[PROBLEM TO WORK ON]
Copy out every line of the records where the string "grey" occurs.

═══ SUPPLIED DATA

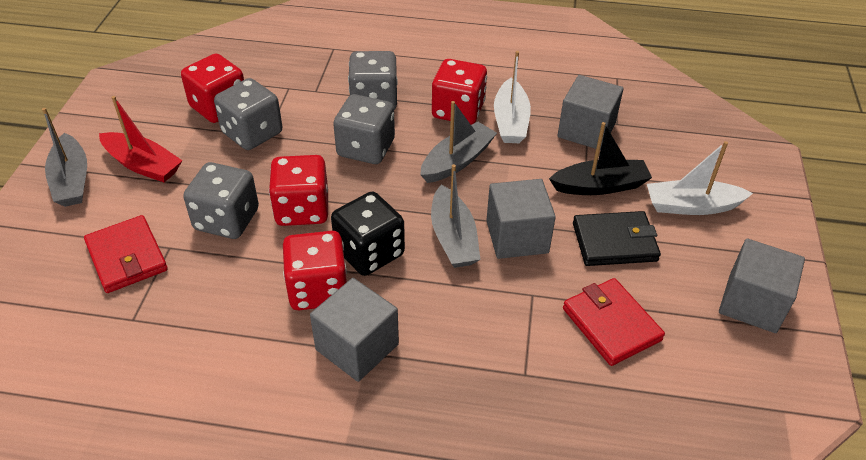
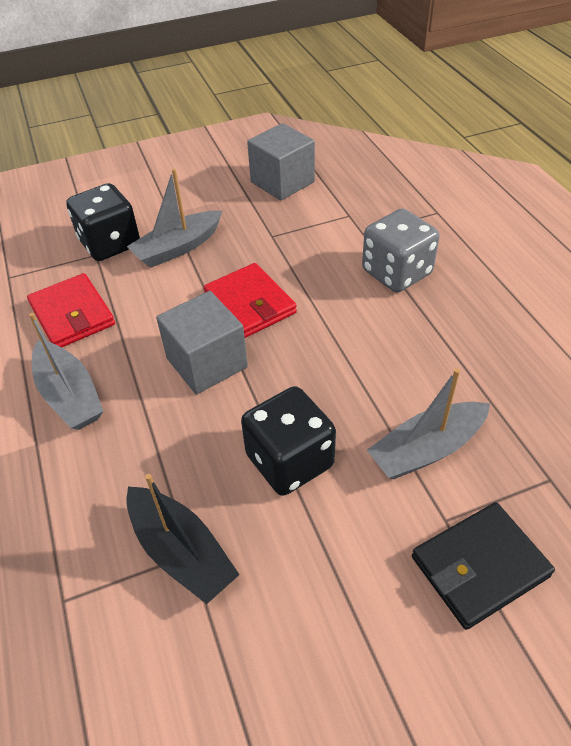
black dice: 1 -> 2
grey cube: 4 -> 2
grey dice: 4 -> 1
red boat: 1 -> 0
red dice: 4 -> 0
white boat: 2 -> 0

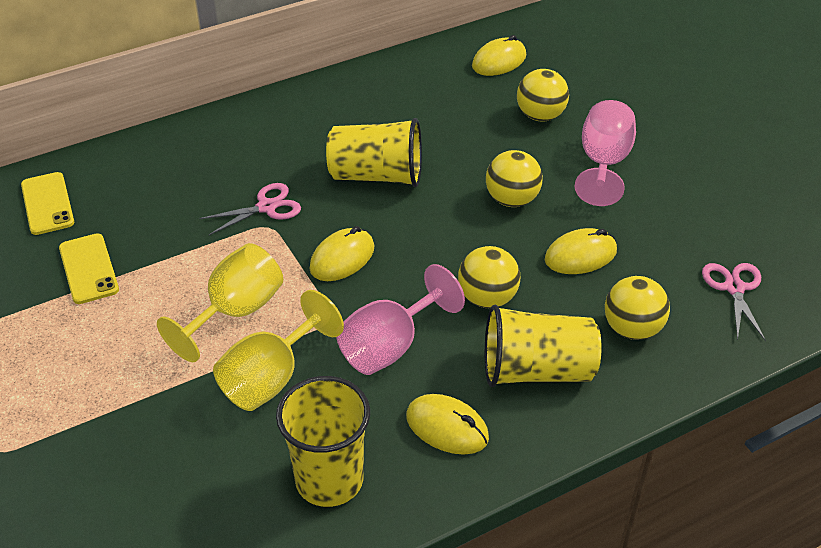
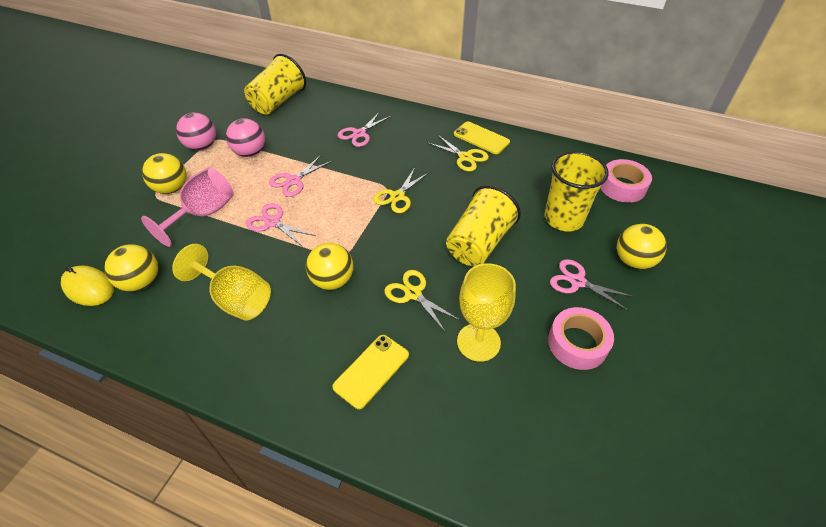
pink ball: 0 -> 2
pink goblet: 2 -> 1
pink scissors: 2 -> 4
pink tape: 0 -> 2
yellow mouse: 4 -> 1
yellow scissors: 0 -> 3

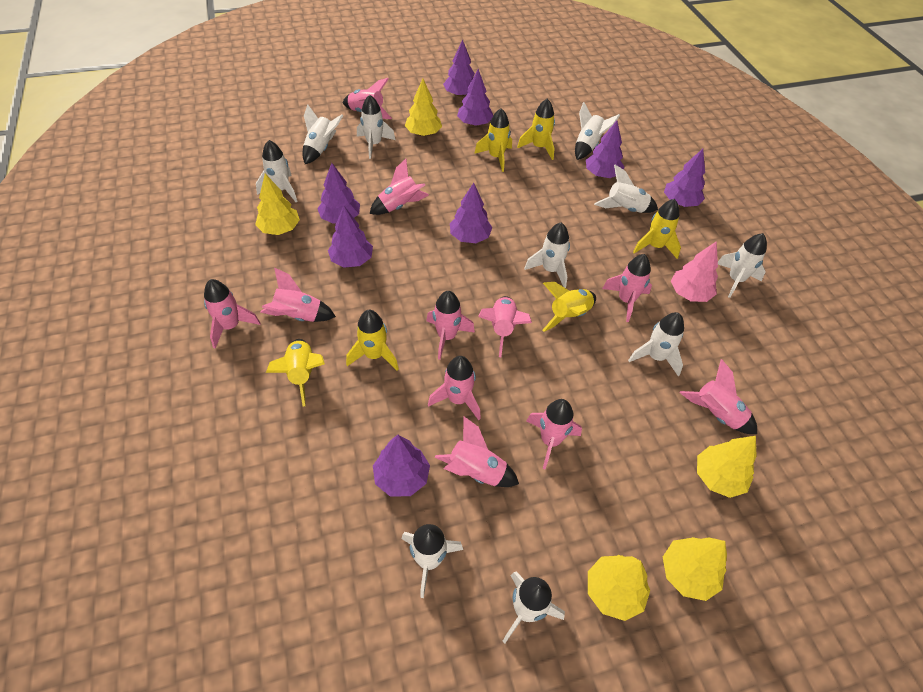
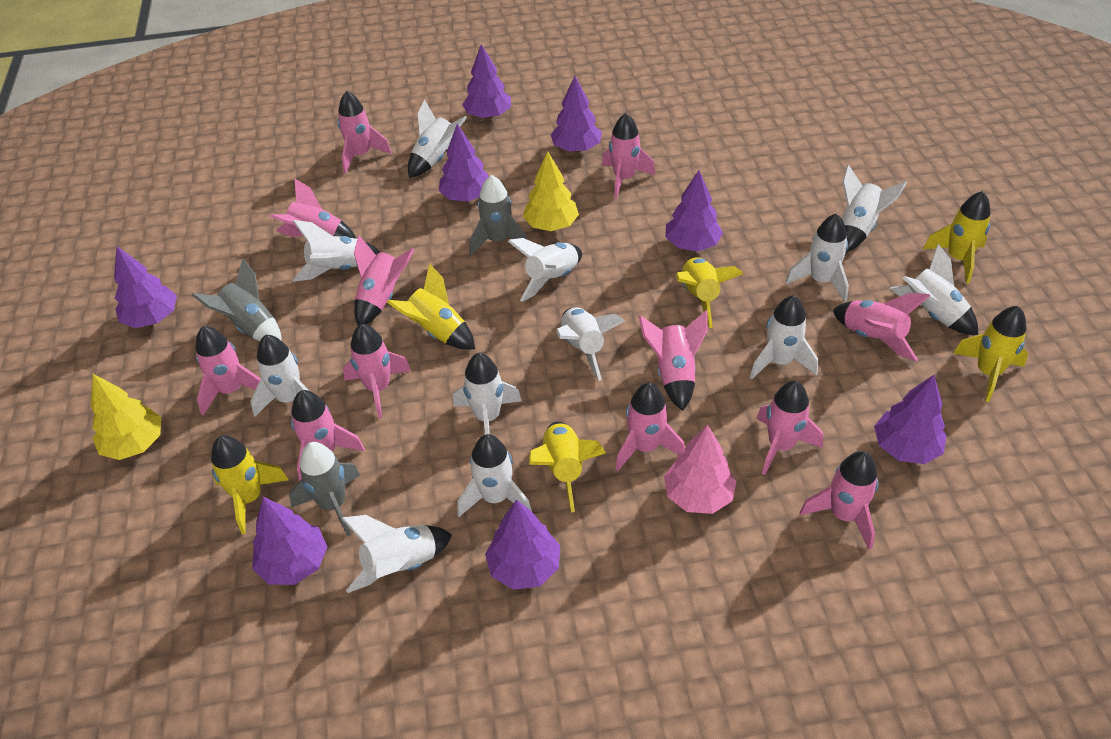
grey rocket: 0 -> 3
pink rocket: 11 -> 12
white rocket: 10 -> 12
yellow tree: 5 -> 2

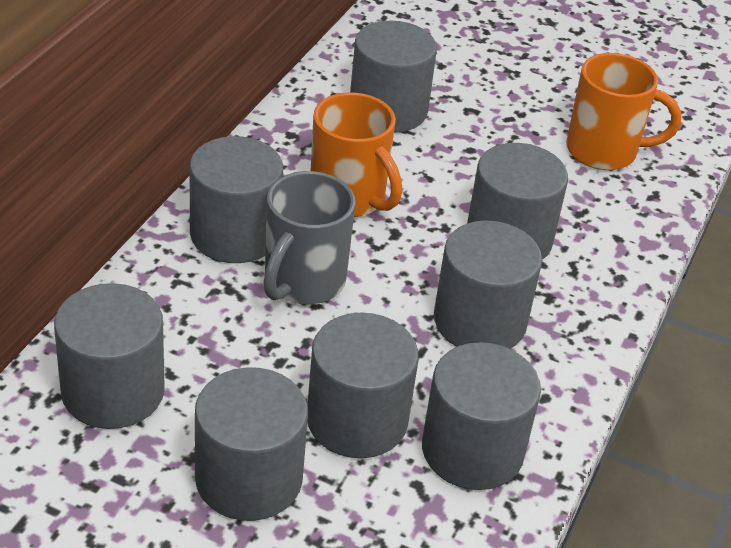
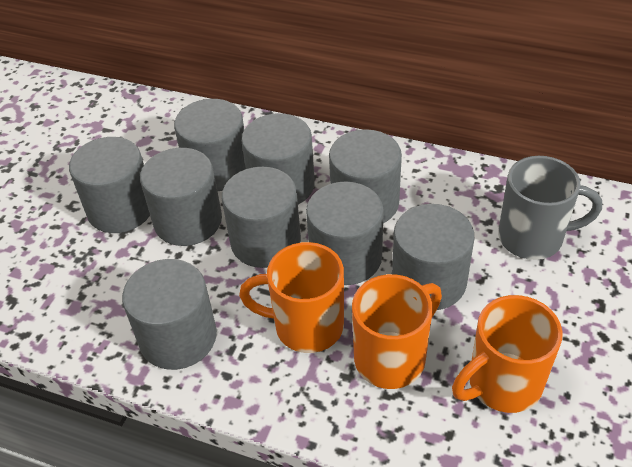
grey cylinder: 8 -> 9
orange mug: 2 -> 3

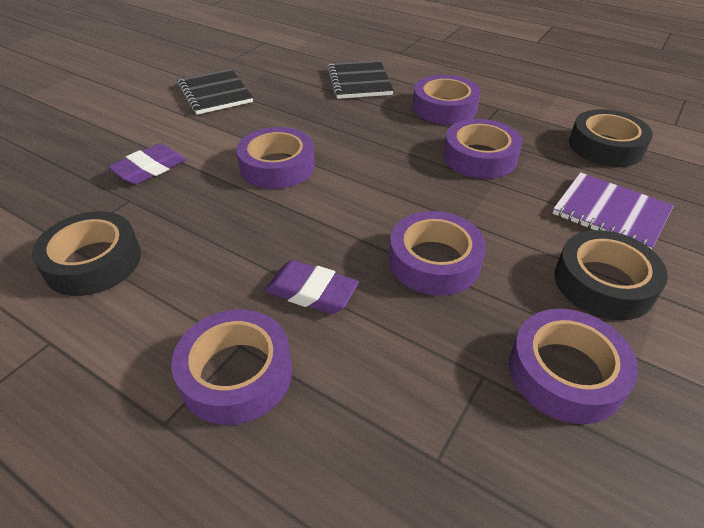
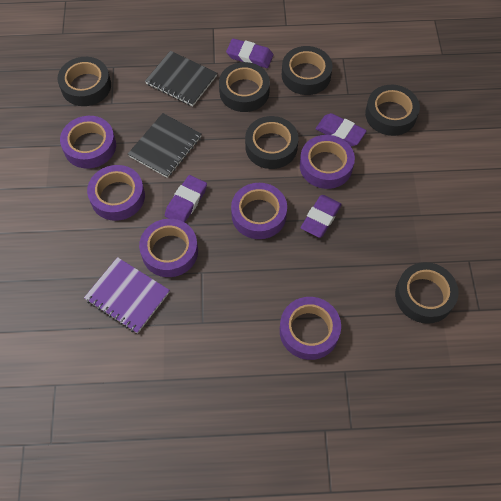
black tape: 3 -> 6
purple eraser: 2 -> 4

══════

[EXERCISE RESULT]
grey cube: 4 -> 2
grey dice: 4 -> 1
grey rocket: 0 -> 3
grey cylinder: 8 -> 9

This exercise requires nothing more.